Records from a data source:
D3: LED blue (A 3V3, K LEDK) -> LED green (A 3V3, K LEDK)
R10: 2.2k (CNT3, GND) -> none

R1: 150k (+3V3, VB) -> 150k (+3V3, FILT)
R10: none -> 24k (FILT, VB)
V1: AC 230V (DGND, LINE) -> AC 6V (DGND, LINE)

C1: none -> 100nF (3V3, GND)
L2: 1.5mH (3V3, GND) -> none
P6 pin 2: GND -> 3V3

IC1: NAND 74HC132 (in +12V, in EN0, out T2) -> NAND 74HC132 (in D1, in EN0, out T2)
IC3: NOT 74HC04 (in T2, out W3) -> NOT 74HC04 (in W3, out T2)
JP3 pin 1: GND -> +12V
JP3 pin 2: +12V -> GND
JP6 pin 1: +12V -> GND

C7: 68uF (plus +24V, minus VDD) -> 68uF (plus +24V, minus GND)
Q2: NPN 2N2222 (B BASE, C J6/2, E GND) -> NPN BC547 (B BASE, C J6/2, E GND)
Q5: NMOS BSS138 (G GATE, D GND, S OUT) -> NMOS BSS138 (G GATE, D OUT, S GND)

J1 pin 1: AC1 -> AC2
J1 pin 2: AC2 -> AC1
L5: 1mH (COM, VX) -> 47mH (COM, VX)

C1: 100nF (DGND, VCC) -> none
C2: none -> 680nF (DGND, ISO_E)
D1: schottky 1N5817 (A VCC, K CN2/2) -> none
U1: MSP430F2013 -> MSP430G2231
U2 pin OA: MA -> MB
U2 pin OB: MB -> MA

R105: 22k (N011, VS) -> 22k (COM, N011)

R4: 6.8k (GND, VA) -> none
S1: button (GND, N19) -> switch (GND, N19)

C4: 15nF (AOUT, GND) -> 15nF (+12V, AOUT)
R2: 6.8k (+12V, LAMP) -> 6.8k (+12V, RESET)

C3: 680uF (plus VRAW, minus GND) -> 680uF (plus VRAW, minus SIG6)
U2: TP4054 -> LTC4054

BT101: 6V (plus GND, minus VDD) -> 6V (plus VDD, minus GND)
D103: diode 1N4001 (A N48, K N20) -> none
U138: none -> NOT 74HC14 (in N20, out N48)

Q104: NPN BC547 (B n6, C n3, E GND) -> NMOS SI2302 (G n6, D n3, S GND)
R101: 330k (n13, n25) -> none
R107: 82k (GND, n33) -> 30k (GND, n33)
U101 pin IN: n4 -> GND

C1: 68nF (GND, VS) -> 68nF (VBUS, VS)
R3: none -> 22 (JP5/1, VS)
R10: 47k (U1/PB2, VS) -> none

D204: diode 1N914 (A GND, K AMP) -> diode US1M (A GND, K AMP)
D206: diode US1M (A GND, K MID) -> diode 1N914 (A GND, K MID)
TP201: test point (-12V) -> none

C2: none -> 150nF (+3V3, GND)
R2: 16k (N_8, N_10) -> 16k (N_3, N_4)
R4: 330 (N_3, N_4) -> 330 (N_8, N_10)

**ASSIGNED TASK**
Restate verbatim the first line above and all lines after it through the line containing "C3: 680uF (plus"; omit the rest.

**EXERCISE SOLUTION**
D3: LED blue (A 3V3, K LEDK) -> LED green (A 3V3, K LEDK)
R10: 2.2k (CNT3, GND) -> none

R1: 150k (+3V3, VB) -> 150k (+3V3, FILT)
R10: none -> 24k (FILT, VB)
V1: AC 230V (DGND, LINE) -> AC 6V (DGND, LINE)

C1: none -> 100nF (3V3, GND)
L2: 1.5mH (3V3, GND) -> none
P6 pin 2: GND -> 3V3

IC1: NAND 74HC132 (in +12V, in EN0, out T2) -> NAND 74HC132 (in D1, in EN0, out T2)
IC3: NOT 74HC04 (in T2, out W3) -> NOT 74HC04 (in W3, out T2)
JP3 pin 1: GND -> +12V
JP3 pin 2: +12V -> GND
JP6 pin 1: +12V -> GND

C7: 68uF (plus +24V, minus VDD) -> 68uF (plus +24V, minus GND)
Q2: NPN 2N2222 (B BASE, C J6/2, E GND) -> NPN BC547 (B BASE, C J6/2, E GND)
Q5: NMOS BSS138 (G GATE, D GND, S OUT) -> NMOS BSS138 (G GATE, D OUT, S GND)

J1 pin 1: AC1 -> AC2
J1 pin 2: AC2 -> AC1
L5: 1mH (COM, VX) -> 47mH (COM, VX)

C1: 100nF (DGND, VCC) -> none
C2: none -> 680nF (DGND, ISO_E)
D1: schottky 1N5817 (A VCC, K CN2/2) -> none
U1: MSP430F2013 -> MSP430G2231
U2 pin OA: MA -> MB
U2 pin OB: MB -> MA

R105: 22k (N011, VS) -> 22k (COM, N011)

R4: 6.8k (GND, VA) -> none
S1: button (GND, N19) -> switch (GND, N19)

C4: 15nF (AOUT, GND) -> 15nF (+12V, AOUT)
R2: 6.8k (+12V, LAMP) -> 6.8k (+12V, RESET)

C3: 680uF (plus VRAW, minus GND) -> 680uF (plus VRAW, minus SIG6)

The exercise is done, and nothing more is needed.